- **Given data**
◆ ◆ ◆

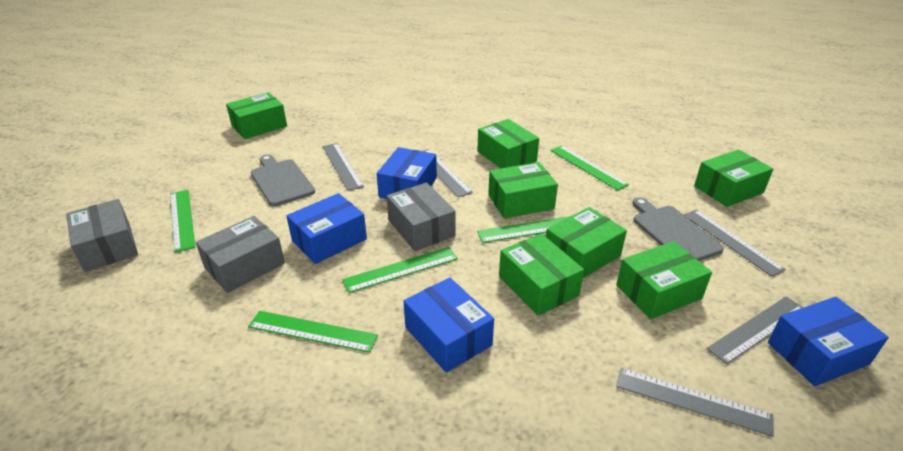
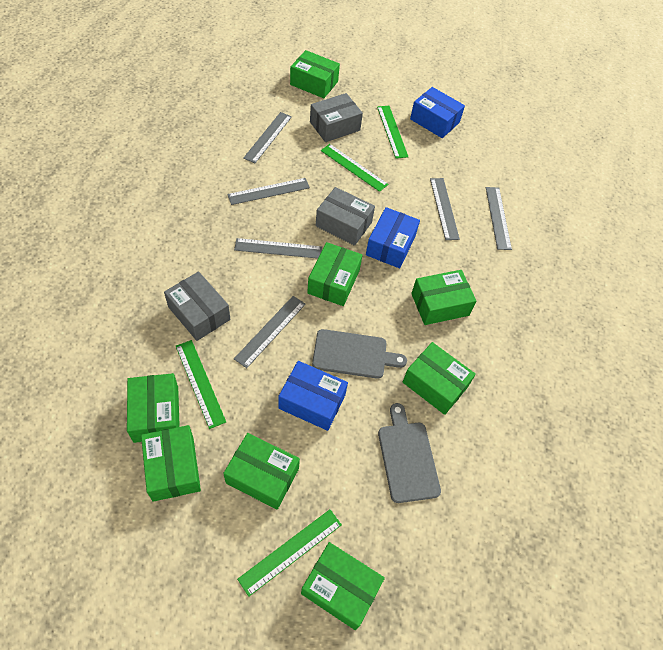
blue box: 4 -> 3
green box: 7 -> 8
green ruler: 5 -> 4
grey ruler: 5 -> 6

◆ ◆ ◆

- **What is required**
Copy the data exactly. Pictures do not belong in the copy.

- **Solved problem**
blue box: 4 -> 3
green box: 7 -> 8
green ruler: 5 -> 4
grey ruler: 5 -> 6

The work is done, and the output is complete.